WHAT YOU ARE ASKED TO DO - Although the records contain pictures, only their text should be set down, exactly as written.

PROVIDED INFORMATION -
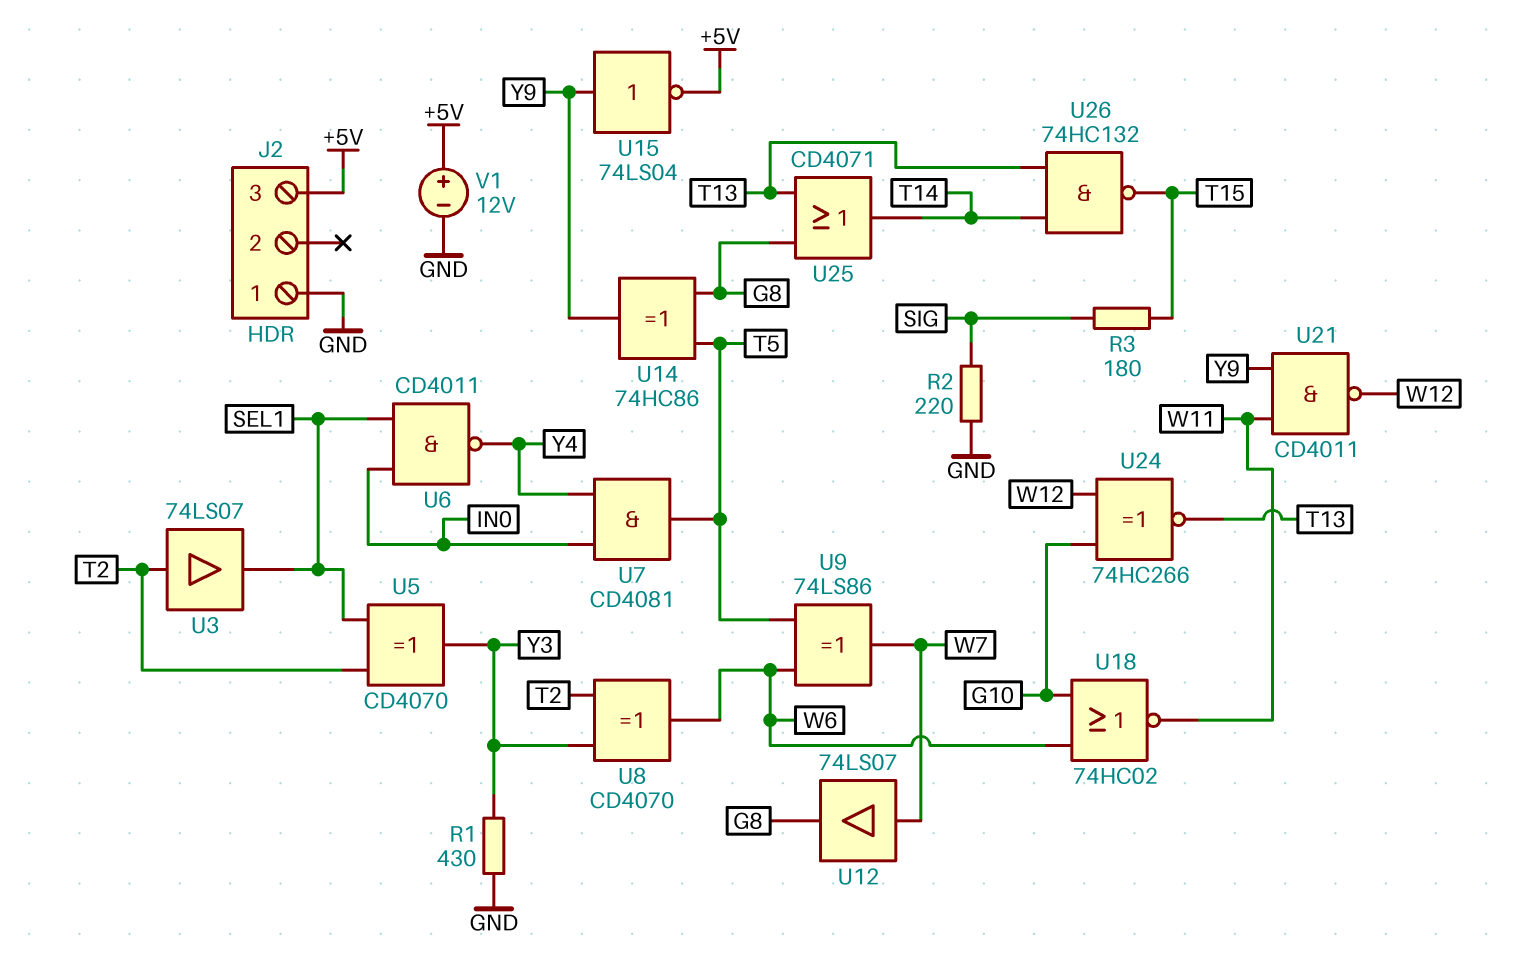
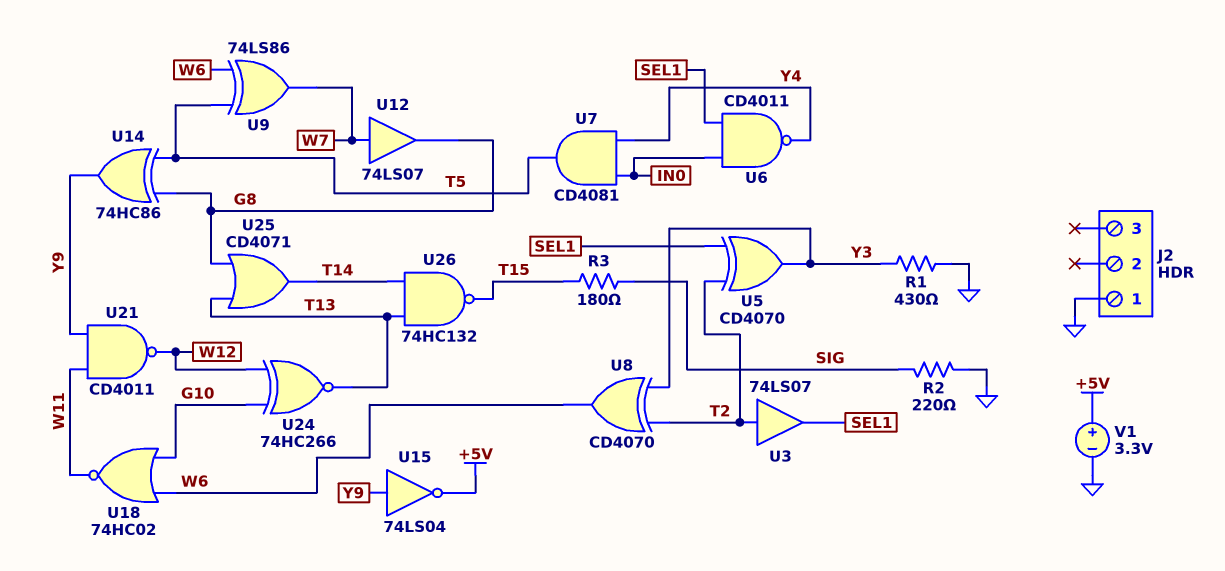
J2 pin 3: +5V -> none
V1: 12V (plus +5V, minus GND) -> 3.3V (plus +5V, minus GND)

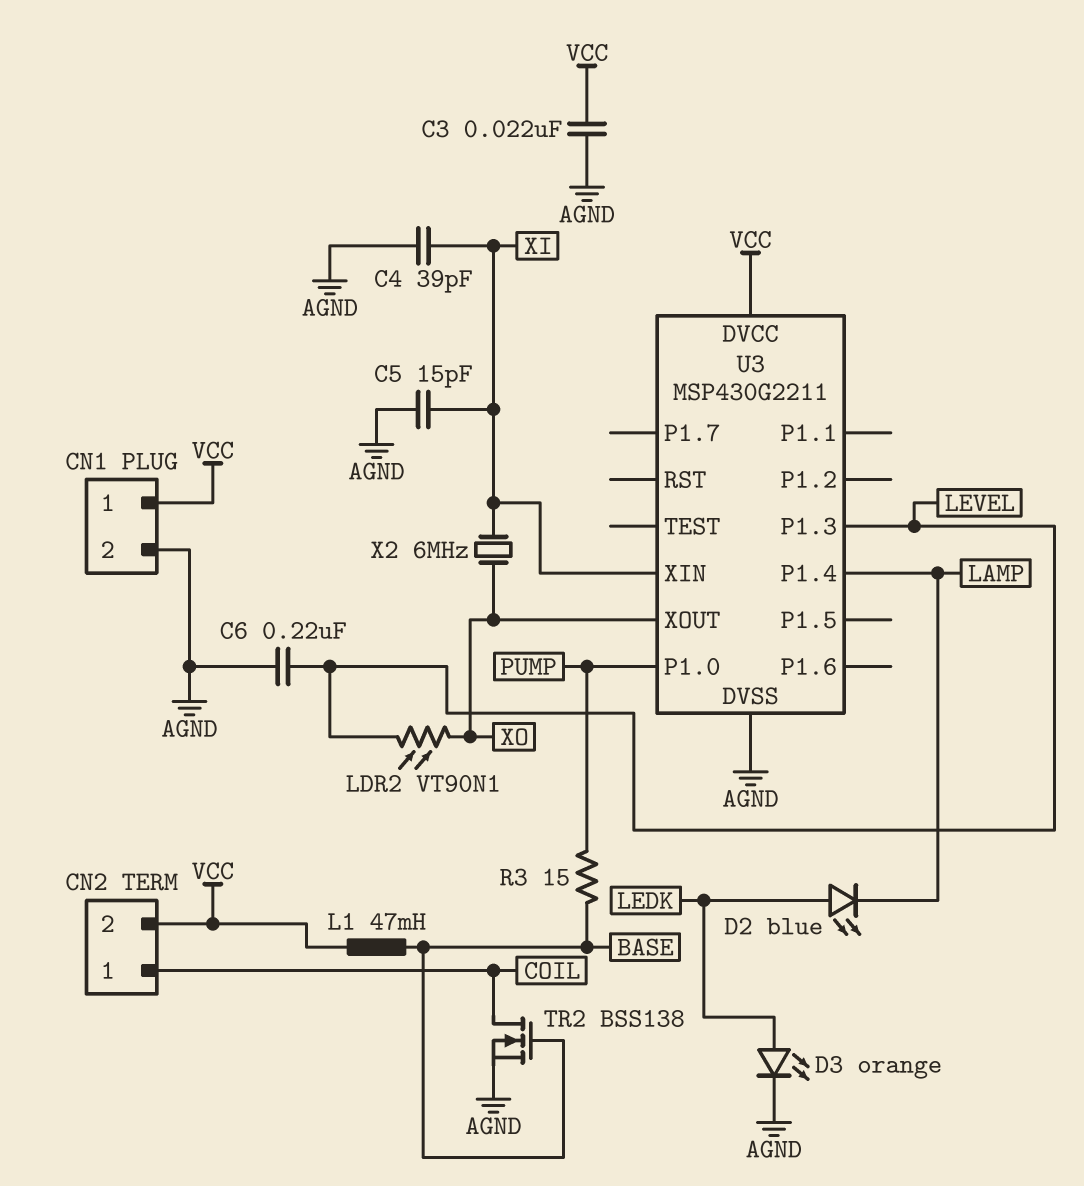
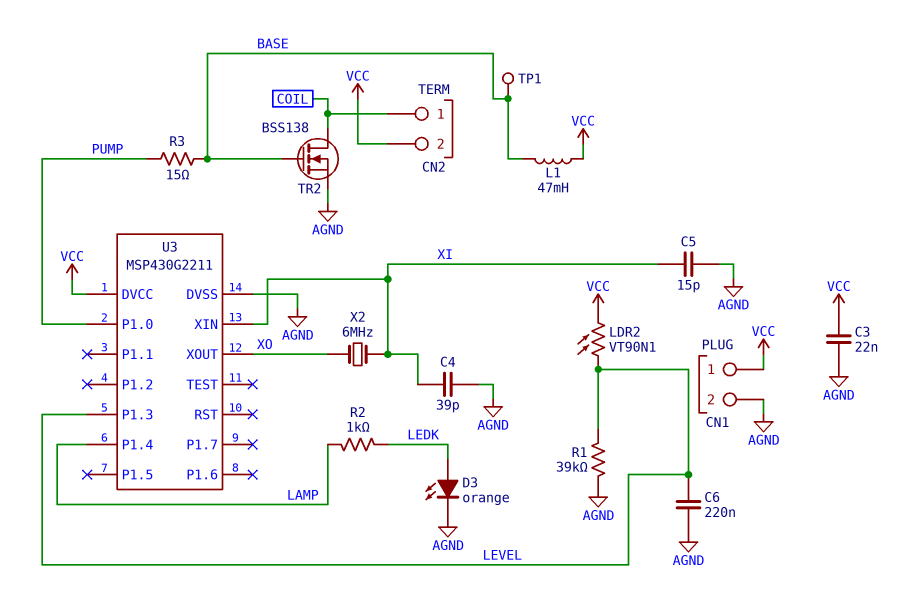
D2: LED blue (A LEDK, K LAMP) -> none
LDR2: VT90N1 (LEVEL, XO) -> VT90N1 (LEVEL, VCC)
R1: none -> 39k (AGND, LEVEL)
R2: none -> 1k (LAMP, LEDK)
TP1: none -> test point (BASE)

YOUR SOLUTION -
J2 pin 3: +5V -> none
V1: 12V (plus +5V, minus GND) -> 3.3V (plus +5V, minus GND)

D2: LED blue (A LEDK, K LAMP) -> none
LDR2: VT90N1 (LEVEL, XO) -> VT90N1 (LEVEL, VCC)
R1: none -> 39k (AGND, LEVEL)
R2: none -> 1k (LAMP, LEDK)
TP1: none -> test point (BASE)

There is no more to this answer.